** Opening INFORMATION PROVIDED block **

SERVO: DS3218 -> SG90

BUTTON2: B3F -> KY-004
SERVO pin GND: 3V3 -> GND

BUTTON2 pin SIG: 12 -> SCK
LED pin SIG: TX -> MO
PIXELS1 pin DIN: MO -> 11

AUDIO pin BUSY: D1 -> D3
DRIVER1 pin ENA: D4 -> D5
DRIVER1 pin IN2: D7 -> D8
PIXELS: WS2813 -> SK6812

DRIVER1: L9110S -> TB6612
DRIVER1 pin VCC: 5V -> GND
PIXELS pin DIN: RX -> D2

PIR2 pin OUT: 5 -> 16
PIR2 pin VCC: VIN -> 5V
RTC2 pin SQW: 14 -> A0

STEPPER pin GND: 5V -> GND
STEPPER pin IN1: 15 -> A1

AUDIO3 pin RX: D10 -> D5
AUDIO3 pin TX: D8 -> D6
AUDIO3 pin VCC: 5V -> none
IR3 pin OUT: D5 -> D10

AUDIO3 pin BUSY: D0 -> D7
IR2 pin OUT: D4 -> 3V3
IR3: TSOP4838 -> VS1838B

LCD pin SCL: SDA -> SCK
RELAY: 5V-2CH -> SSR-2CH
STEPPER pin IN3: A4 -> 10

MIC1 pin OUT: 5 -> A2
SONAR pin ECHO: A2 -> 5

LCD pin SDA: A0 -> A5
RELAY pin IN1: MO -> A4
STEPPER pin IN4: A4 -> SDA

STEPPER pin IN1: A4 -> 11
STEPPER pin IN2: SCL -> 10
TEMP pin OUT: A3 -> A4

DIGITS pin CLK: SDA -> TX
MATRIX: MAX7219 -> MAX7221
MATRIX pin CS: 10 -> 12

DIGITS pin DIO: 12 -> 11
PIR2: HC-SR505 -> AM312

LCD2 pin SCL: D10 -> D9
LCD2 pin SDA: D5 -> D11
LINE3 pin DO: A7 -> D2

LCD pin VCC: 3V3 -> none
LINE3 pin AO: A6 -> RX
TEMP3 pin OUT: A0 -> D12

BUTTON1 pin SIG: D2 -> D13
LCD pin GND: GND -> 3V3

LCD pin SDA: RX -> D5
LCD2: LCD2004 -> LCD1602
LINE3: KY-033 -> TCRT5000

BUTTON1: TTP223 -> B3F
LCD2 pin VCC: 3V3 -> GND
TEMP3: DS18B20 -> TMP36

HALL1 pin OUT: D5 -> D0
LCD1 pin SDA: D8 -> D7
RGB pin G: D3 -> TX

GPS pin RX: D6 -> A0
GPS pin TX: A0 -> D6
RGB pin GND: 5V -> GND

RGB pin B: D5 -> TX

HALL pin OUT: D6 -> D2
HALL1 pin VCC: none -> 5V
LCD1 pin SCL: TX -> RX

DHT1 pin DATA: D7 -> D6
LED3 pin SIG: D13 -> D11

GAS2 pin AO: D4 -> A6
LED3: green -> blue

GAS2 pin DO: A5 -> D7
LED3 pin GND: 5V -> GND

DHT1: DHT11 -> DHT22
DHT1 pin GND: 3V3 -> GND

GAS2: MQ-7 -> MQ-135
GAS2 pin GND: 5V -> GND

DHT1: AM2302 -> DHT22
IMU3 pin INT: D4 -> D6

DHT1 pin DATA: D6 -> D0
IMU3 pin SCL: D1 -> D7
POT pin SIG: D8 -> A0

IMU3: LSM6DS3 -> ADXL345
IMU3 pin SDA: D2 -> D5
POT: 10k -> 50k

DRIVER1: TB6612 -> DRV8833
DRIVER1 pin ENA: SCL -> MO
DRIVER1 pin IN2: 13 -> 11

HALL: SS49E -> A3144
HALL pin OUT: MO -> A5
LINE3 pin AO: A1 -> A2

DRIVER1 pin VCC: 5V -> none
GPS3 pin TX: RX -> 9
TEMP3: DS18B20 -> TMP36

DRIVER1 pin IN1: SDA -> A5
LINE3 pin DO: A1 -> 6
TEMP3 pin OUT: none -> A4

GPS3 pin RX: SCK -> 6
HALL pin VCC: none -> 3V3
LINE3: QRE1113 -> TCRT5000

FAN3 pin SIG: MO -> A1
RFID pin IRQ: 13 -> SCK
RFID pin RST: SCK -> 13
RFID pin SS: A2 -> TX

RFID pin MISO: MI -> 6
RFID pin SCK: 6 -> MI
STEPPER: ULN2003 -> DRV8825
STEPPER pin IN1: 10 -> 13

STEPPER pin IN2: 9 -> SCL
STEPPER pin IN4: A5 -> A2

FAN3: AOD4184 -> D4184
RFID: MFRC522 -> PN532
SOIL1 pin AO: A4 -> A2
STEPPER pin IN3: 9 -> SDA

** Closing INFORMATION PROVIDED block **

▶ **ABOUT THIS EXERCISE**
Please restate word for word the lines of the material above, beginning with the one that holds "STEPPER: ULN2003 -> DRV8825" and ending with the last.

▶ **RESULT OF THIS TASK**
STEPPER: ULN2003 -> DRV8825
STEPPER pin IN1: 10 -> 13

STEPPER pin IN2: 9 -> SCL
STEPPER pin IN4: A5 -> A2

FAN3: AOD4184 -> D4184
RFID: MFRC522 -> PN532
SOIL1 pin AO: A4 -> A2
STEPPER pin IN3: 9 -> SDA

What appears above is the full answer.